### Source records
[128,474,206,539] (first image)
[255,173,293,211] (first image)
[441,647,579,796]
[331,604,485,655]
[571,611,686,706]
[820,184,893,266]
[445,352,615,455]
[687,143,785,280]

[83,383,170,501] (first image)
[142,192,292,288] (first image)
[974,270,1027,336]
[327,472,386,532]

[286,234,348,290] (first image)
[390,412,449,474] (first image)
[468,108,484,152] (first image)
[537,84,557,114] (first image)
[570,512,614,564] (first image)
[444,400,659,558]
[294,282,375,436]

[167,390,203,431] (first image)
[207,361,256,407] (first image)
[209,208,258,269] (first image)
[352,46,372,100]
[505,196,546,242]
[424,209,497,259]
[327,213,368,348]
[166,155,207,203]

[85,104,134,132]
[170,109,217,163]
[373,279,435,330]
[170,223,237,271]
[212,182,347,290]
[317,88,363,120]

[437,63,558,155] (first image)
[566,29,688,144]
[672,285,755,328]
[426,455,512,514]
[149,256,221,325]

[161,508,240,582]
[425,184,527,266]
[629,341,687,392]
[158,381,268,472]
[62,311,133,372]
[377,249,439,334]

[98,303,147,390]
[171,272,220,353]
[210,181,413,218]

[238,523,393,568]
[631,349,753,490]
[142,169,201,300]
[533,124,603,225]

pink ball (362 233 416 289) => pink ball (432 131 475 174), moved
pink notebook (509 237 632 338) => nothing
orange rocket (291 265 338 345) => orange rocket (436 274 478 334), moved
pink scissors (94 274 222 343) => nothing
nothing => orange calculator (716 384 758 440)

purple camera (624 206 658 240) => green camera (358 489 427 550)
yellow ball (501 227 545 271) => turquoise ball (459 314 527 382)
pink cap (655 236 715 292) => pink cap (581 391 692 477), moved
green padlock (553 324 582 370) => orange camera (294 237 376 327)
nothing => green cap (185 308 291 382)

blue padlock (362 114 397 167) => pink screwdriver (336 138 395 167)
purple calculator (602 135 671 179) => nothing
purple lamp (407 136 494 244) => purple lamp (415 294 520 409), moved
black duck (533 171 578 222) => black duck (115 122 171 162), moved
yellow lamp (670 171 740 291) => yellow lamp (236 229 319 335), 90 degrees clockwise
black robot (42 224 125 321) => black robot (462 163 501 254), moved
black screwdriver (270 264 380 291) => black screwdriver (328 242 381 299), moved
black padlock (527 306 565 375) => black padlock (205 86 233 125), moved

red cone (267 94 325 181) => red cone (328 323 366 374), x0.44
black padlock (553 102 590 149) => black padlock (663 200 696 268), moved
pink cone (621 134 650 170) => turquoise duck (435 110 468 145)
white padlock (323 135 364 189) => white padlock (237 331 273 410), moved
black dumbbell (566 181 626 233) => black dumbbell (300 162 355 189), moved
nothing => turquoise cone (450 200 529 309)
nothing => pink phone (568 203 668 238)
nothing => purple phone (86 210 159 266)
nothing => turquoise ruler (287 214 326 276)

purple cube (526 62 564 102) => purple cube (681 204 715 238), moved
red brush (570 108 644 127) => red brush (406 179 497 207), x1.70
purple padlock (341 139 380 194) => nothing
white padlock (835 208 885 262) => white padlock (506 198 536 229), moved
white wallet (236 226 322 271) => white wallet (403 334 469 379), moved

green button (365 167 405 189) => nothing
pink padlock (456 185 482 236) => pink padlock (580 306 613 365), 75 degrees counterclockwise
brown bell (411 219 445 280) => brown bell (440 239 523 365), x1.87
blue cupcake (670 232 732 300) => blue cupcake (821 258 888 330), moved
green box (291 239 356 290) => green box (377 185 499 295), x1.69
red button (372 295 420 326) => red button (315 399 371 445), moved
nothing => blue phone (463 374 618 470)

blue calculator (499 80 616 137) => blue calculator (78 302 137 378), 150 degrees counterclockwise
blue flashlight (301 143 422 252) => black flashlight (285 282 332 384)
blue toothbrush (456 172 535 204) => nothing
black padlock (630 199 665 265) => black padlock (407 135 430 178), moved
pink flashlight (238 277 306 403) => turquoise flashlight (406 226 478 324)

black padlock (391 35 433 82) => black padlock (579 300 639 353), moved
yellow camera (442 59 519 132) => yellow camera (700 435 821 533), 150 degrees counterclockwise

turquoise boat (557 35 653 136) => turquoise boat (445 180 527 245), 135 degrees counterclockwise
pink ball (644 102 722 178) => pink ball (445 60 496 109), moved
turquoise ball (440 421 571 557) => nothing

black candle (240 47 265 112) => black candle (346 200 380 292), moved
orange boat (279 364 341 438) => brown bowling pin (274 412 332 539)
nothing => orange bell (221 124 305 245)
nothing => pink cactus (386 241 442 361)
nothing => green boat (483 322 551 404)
######
**Problem requirements:** Restate the data word for word. Begin at its first line, end at the line that contains "[445,352,615,455]", and include both.

**Output for this task:**
[128,474,206,539] (first image)
[255,173,293,211] (first image)
[441,647,579,796]
[331,604,485,655]
[571,611,686,706]
[820,184,893,266]
[445,352,615,455]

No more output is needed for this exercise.